**WORK INSTRUCTIONS**
What is needed is the full set of records, word for word, with no pictures.

**DATA SUPPLIED**
· · ·

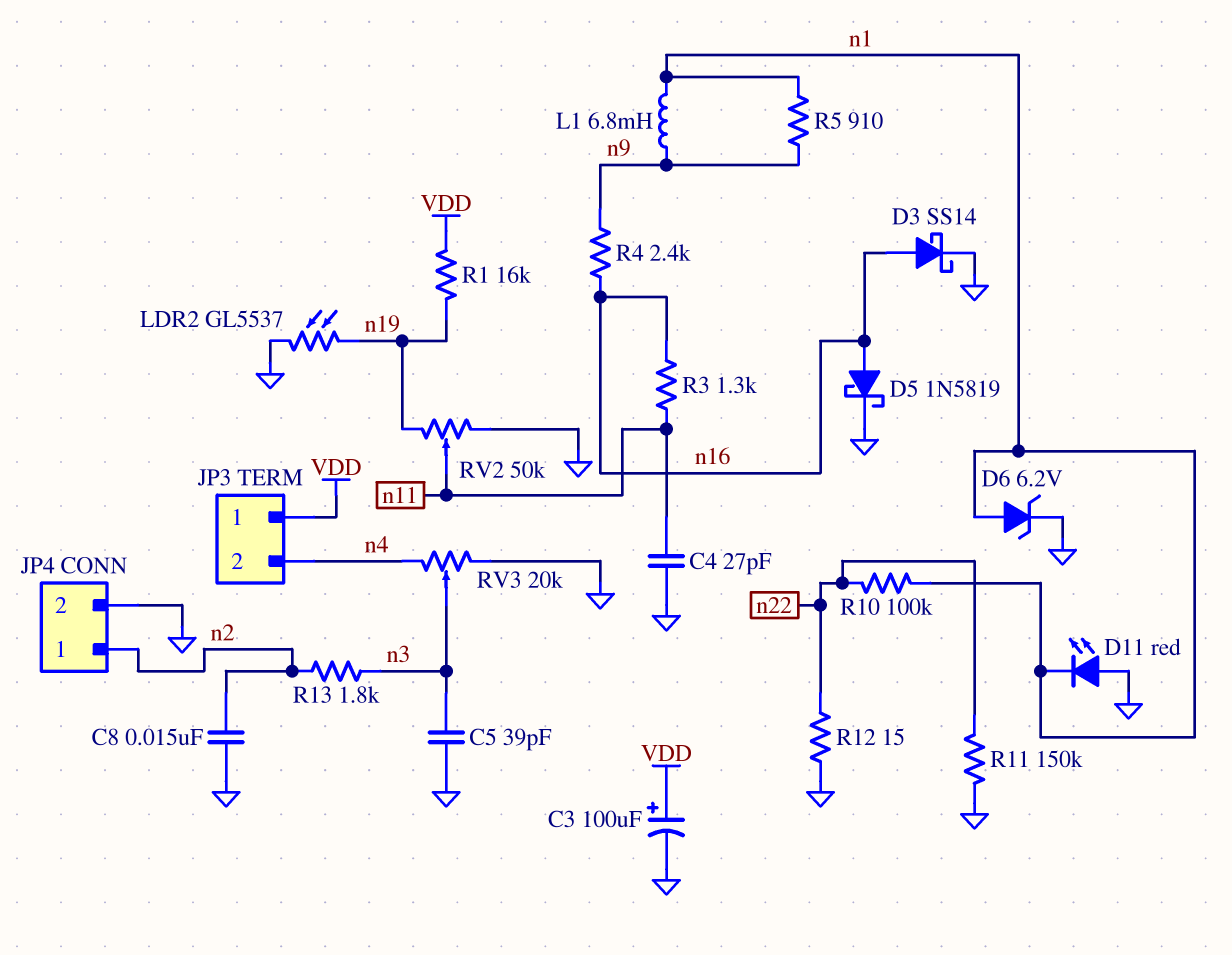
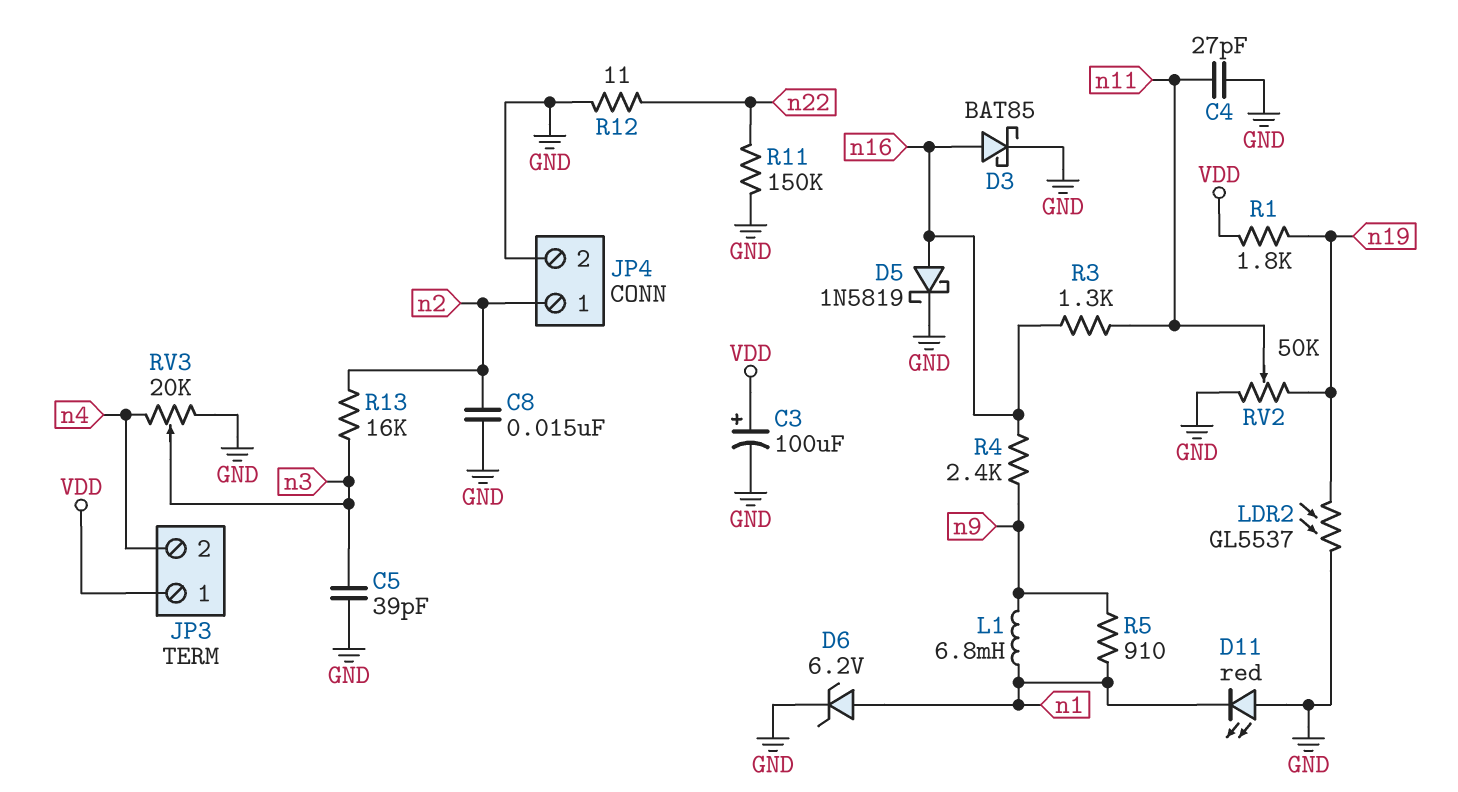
D3: schottky SS14 (A n16, K GND) -> schottky BAT85 (A n16, K GND)
R1: 16k (VDD, n19) -> 1.8k (VDD, n19)
R10: 100k (n1, n22) -> none
R12: 15 (GND, n22) -> 11 (GND, n22)
R13: 1.8k (n2, n3) -> 16k (n2, n3)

· · ·

**RESPONSE BELOW**
D3: schottky SS14 (A n16, K GND) -> schottky BAT85 (A n16, K GND)
R1: 16k (VDD, n19) -> 1.8k (VDD, n19)
R10: 100k (n1, n22) -> none
R12: 15 (GND, n22) -> 11 (GND, n22)
R13: 1.8k (n2, n3) -> 16k (n2, n3)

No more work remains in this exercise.